▶ _PROVIDED DATA_:
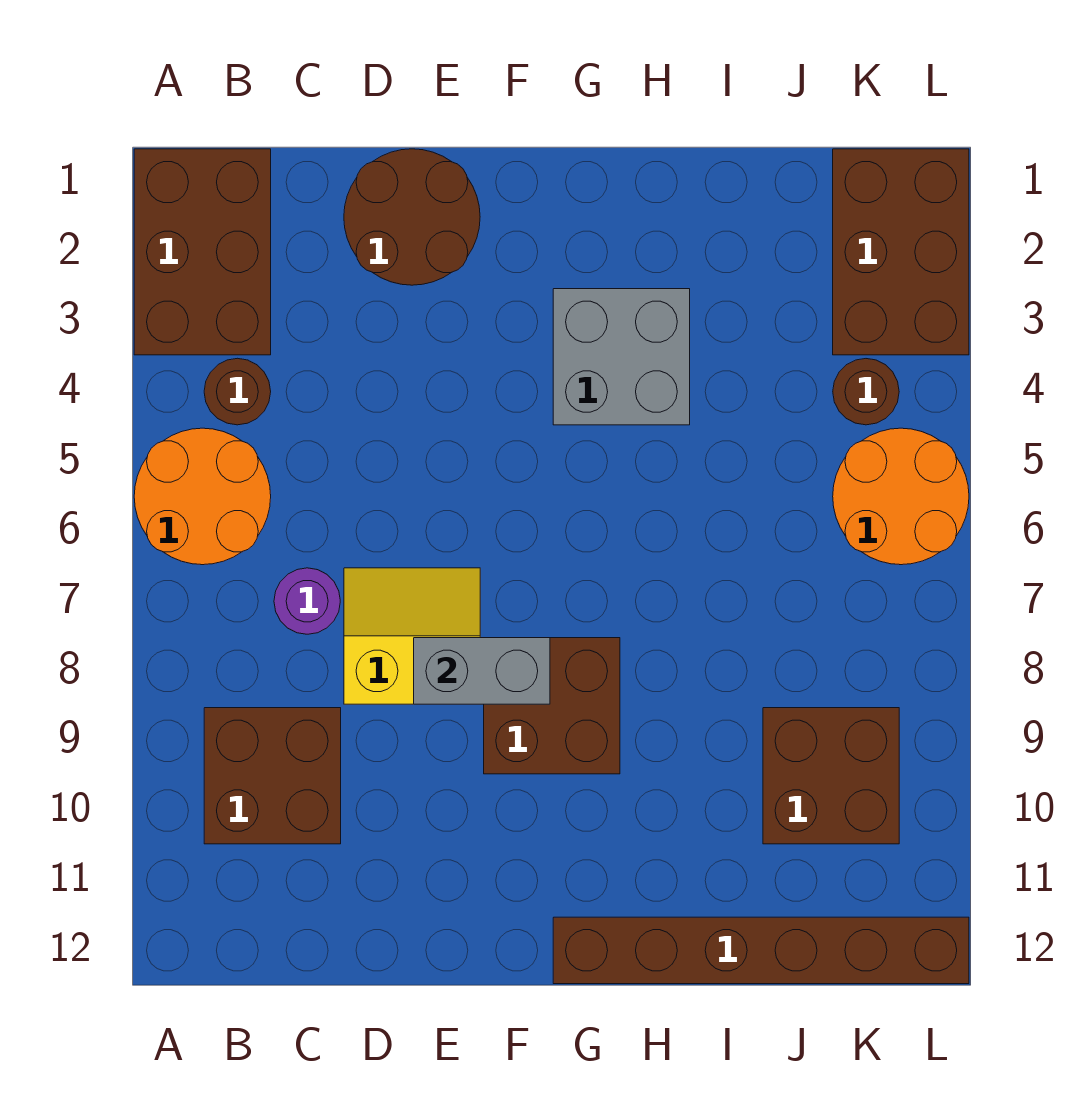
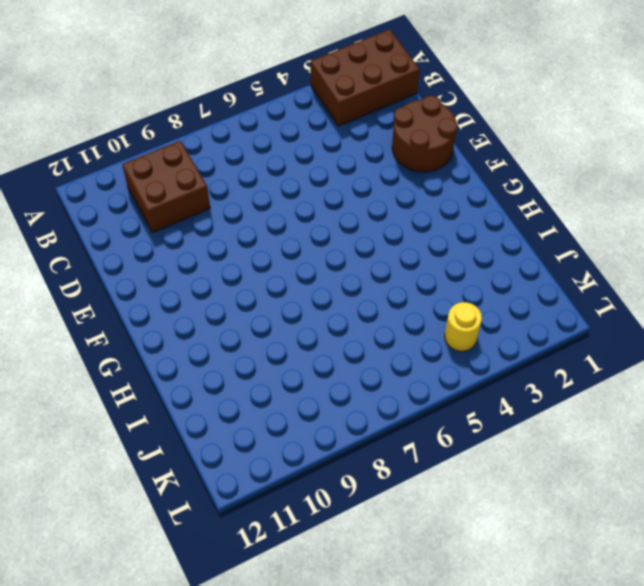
yellow round brick K4 level 1 -> brown round brick K4 level 1
none -> orange round brick A5:B6 level 1
none -> brown round brick B4 level 1
none -> purple round brick C7 level 1

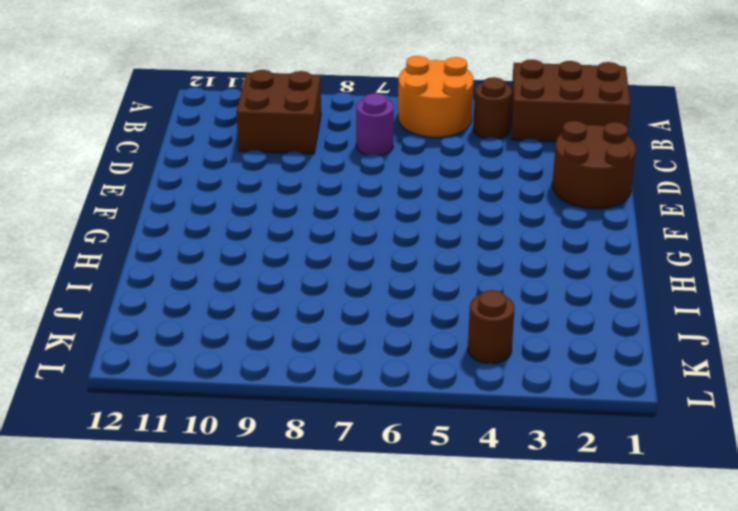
none -> yellow slope D7:E8 level 1 top 8
none -> brown brick F8:G9 level 1
none -> grey brick G3:H4 level 1

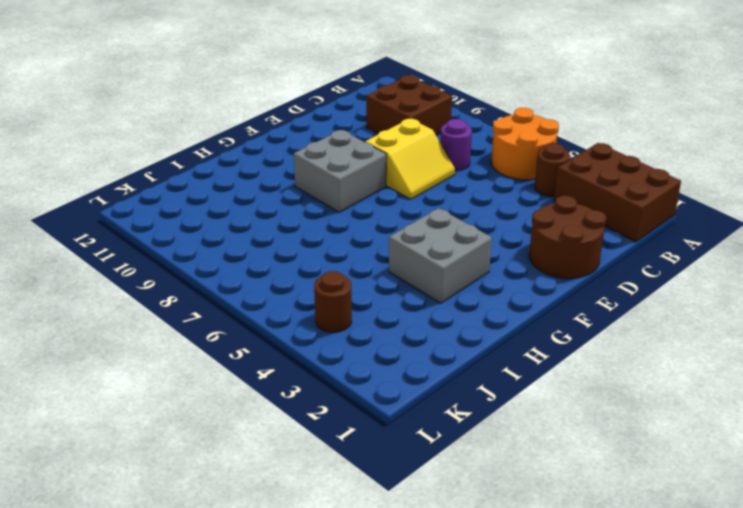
grey brick F8:G9 level 1 -> brown brick F8:G9 level 1
none -> brown brick G12:L12 level 1
none -> brown brick J9:K10 level 1
none -> brown brick K1:L3 level 1

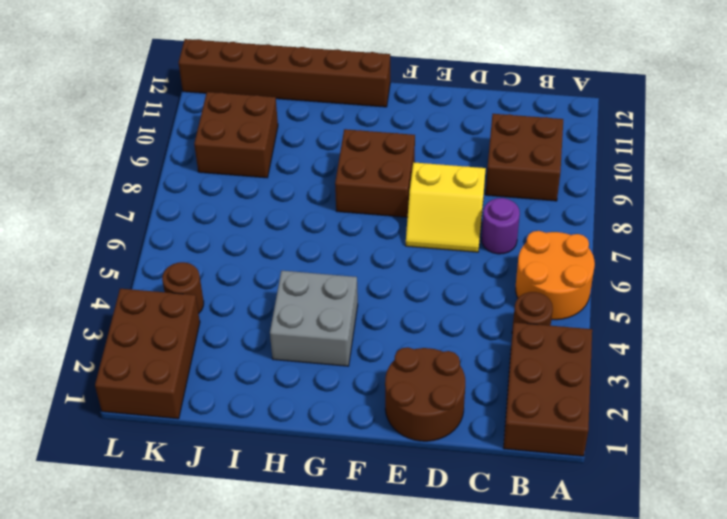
none -> orange round brick K5:L6 level 1
none -> grey brick E8:F8 level 2

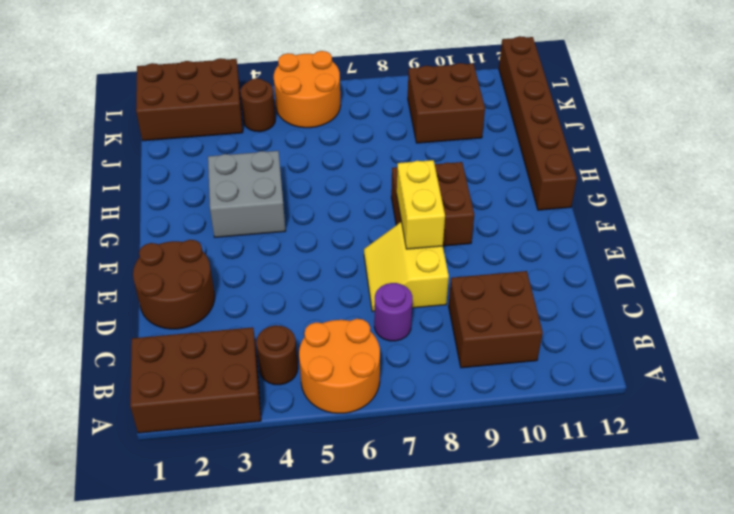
yellow brick E8:F8 level 2 -> grey brick E8:F8 level 2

▶ _GOAL OF THE EXERCISE_: Repeat the listing above up to and including the line with "none -> grey brick E8:F8 level 2", starting from its first line. Drop any pictures.

▶ _SOLUTION_:
yellow round brick K4 level 1 -> brown round brick K4 level 1
none -> orange round brick A5:B6 level 1
none -> brown round brick B4 level 1
none -> purple round brick C7 level 1

none -> yellow slope D7:E8 level 1 top 8
none -> brown brick F8:G9 level 1
none -> grey brick G3:H4 level 1

grey brick F8:G9 level 1 -> brown brick F8:G9 level 1
none -> brown brick G12:L12 level 1
none -> brown brick J9:K10 level 1
none -> brown brick K1:L3 level 1

none -> orange round brick K5:L6 level 1
none -> grey brick E8:F8 level 2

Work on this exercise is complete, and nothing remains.